** Exercise prompt **
All records below are to be duplicated exactly, with every picture excluded.

Aerial feature coordinate data
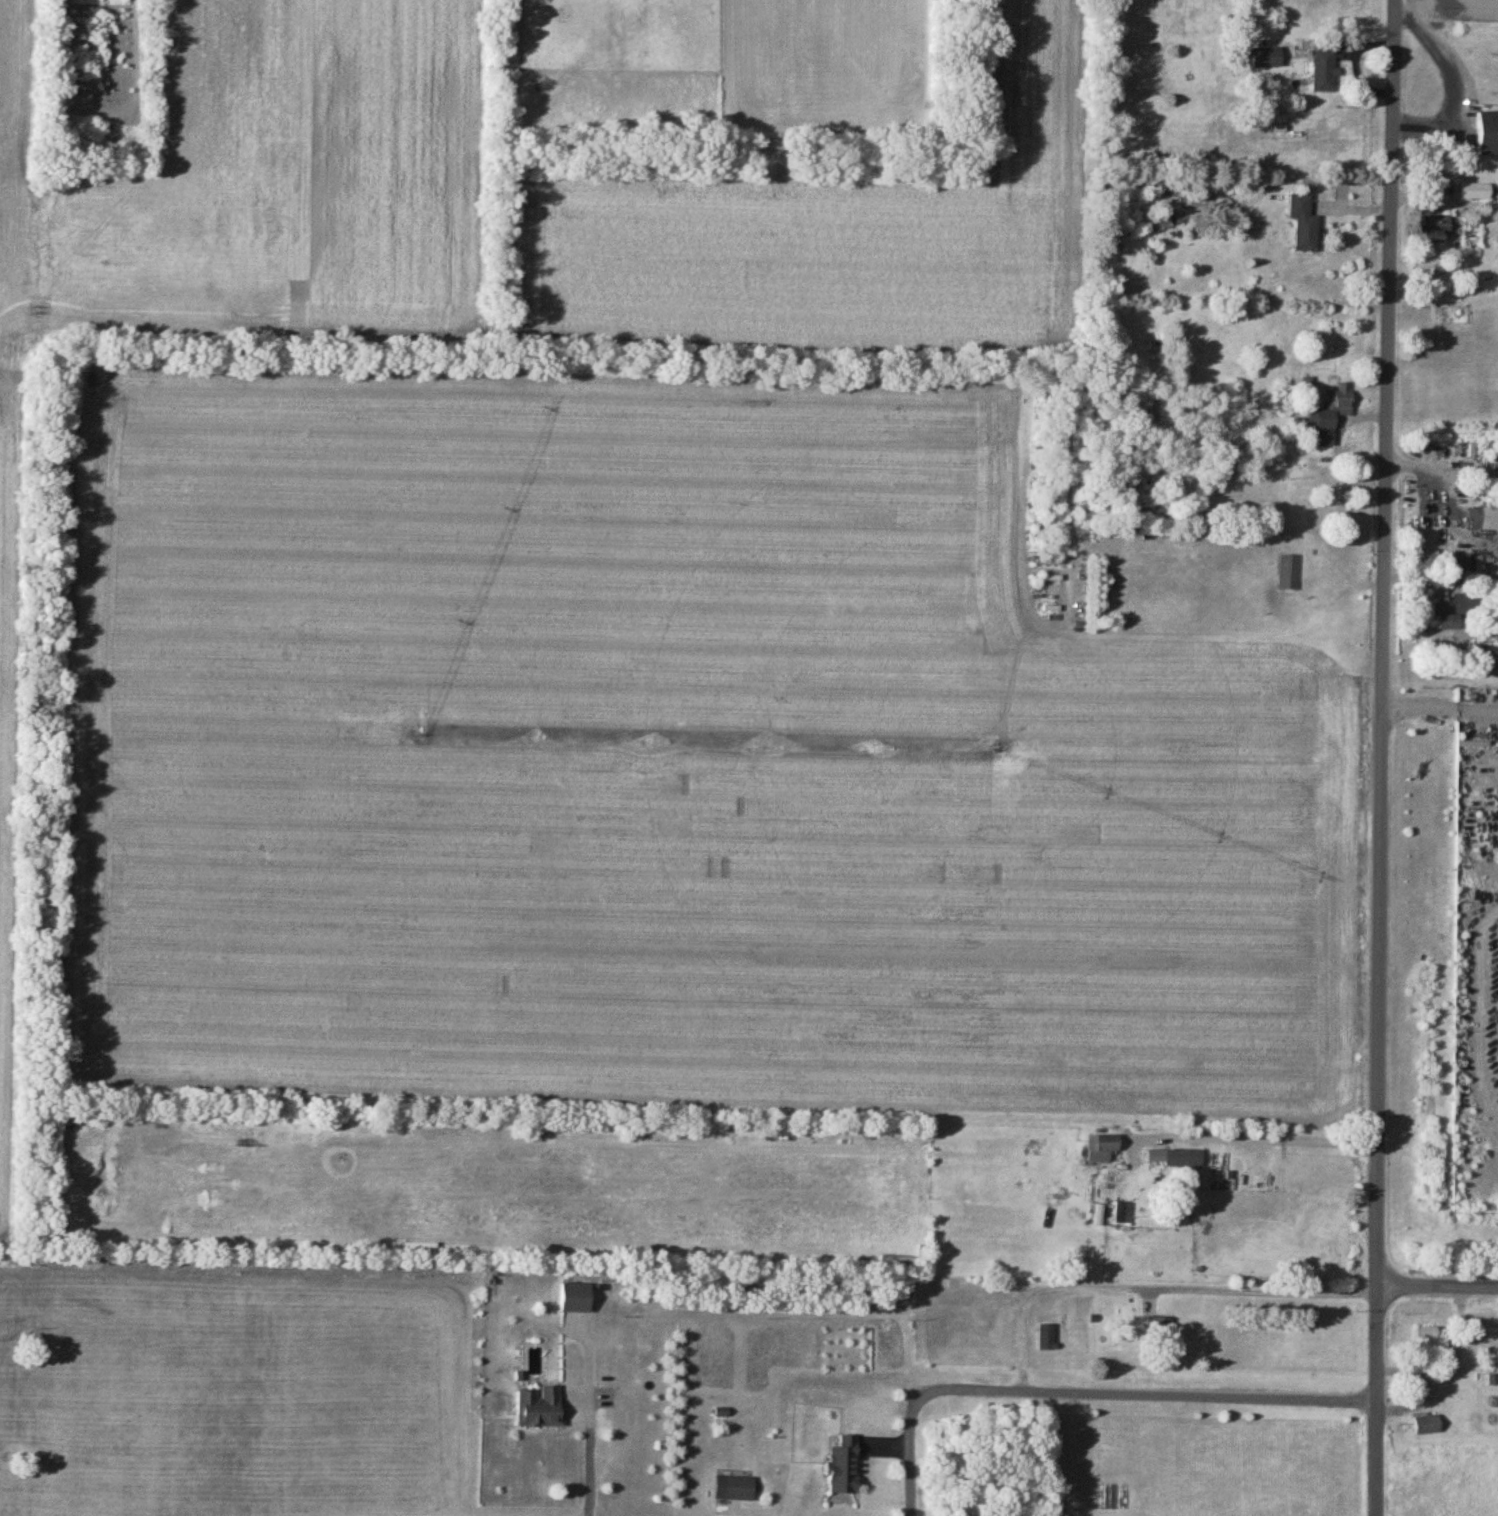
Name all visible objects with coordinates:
road: (1440, 712)
road: (1381, 757)
road: (1262, 1140)
road: (1153, 1285)
road: (1437, 1289)
road: (1085, 1388)
road: (591, 1457)
road: (777, 1496)

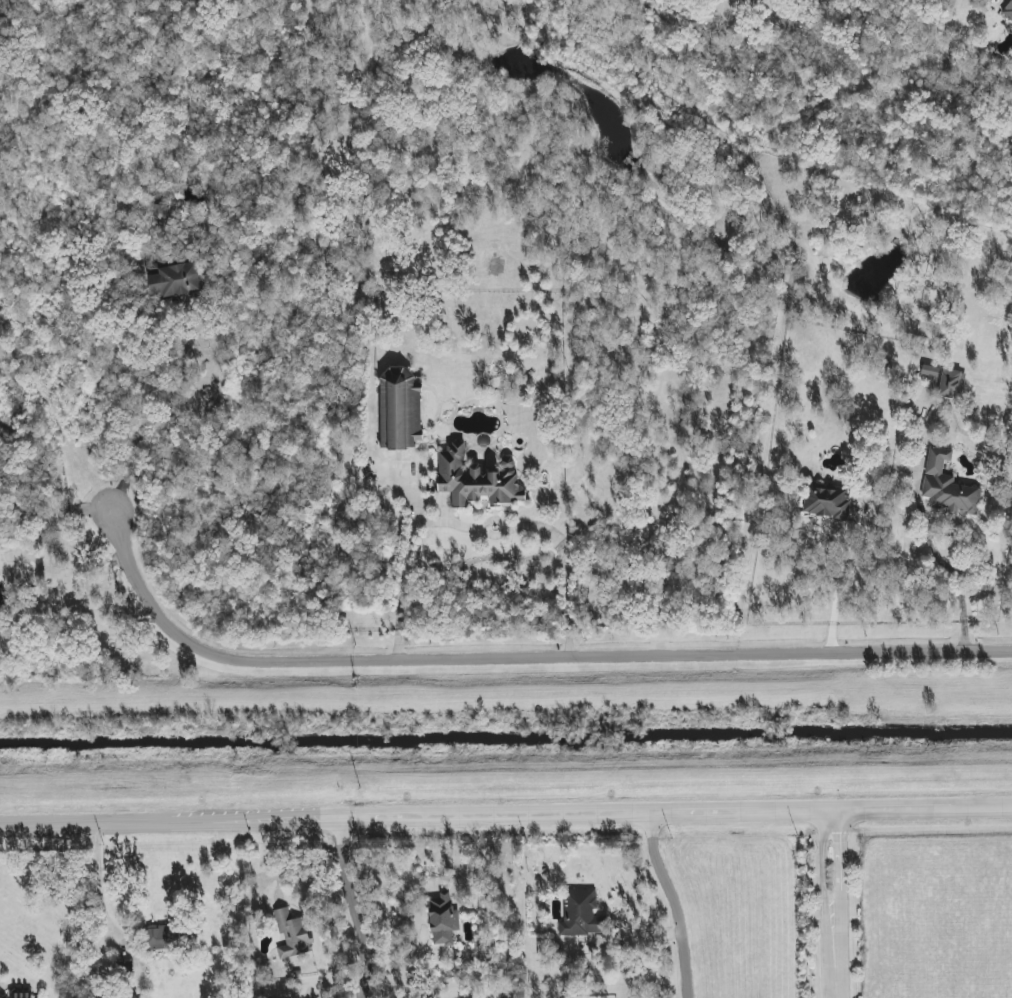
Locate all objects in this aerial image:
building: (1009, 8)
building: (159, 214)
building: (175, 280)
building: (930, 371)
building: (951, 383)
road: (123, 403)
building: (402, 410)
building: (476, 479)
building: (947, 486)
road: (13, 494)
building: (826, 502)
road: (68, 510)
road: (13, 516)
road: (479, 529)
road: (947, 568)
road: (63, 572)
building: (0, 585)
road: (840, 587)
road: (520, 658)
road: (505, 813)
road: (670, 903)
road: (837, 903)
road: (101, 904)
road: (823, 904)
road: (350, 907)
building: (581, 913)
airport: (935, 917)
building: (443, 920)
building: (292, 934)
building: (151, 939)

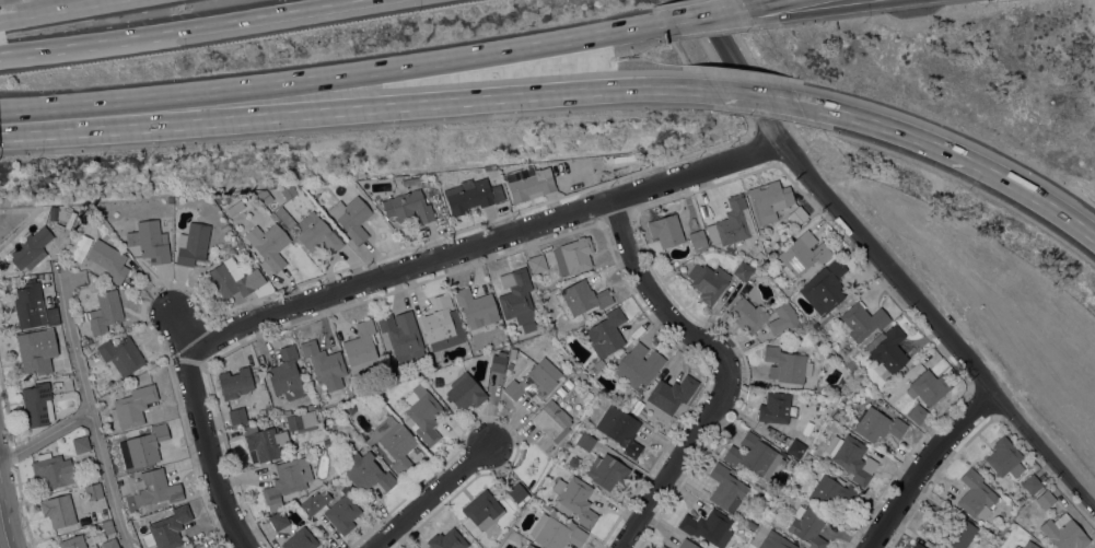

** Solved exercise **
Name all visible objects with coordinates:
road: (1440, 712)
road: (1381, 757)
road: (1262, 1140)
road: (1153, 1285)
road: (1437, 1289)
road: (1085, 1388)
road: (591, 1457)
road: (777, 1496)

Locate all objects in this aerial image:
building: (1009, 8)
building: (159, 214)
building: (175, 280)
building: (930, 371)
building: (951, 383)
road: (123, 403)
building: (402, 410)
building: (476, 479)
building: (947, 486)
road: (13, 494)
building: (826, 502)
road: (68, 510)
road: (13, 516)
road: (479, 529)
road: (947, 568)
road: (63, 572)
building: (0, 585)
road: (840, 587)
road: (520, 658)
road: (505, 813)
road: (670, 903)
road: (837, 903)
road: (101, 904)
road: (823, 904)
road: (350, 907)
building: (581, 913)
airport: (935, 917)
building: (443, 920)
building: (292, 934)
building: (151, 939)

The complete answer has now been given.